• WORK TASK
Work through the records that follow and return each line containing the word "none".

• AVAILABLE RECORDS
********
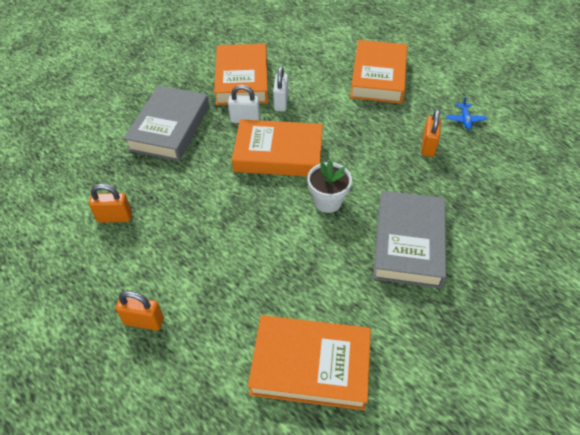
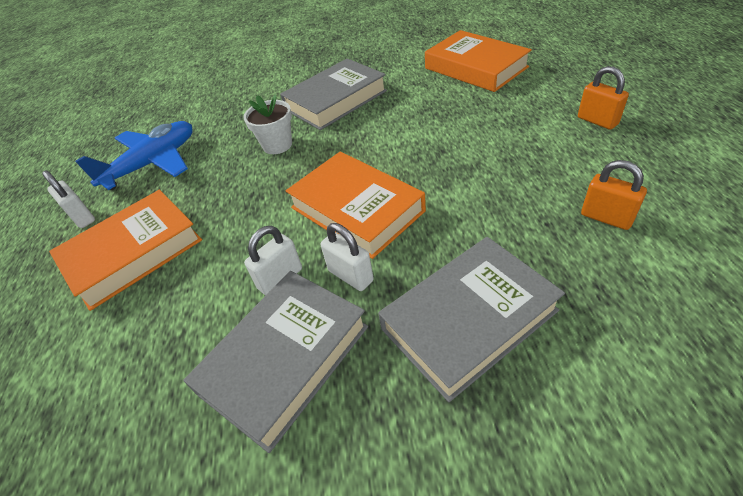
camera: 135 degrees left, 5 degrees down
orange book [214,44,268,105] -> grey book [183,271,368,453]
white flower pot [307,160,352,213] -> white flower pot moved to [243,94,292,154]
orange padlock [421,109,441,157] -> none
blue plane [446,96,487,130] -> blue plane [75,121,193,190], size x2.47
none -> white padlock [42,171,95,228]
********
• EXERCISE OUTPUT
orange padlock [421,109,441,157] -> none
none -> white padlock [42,171,95,228]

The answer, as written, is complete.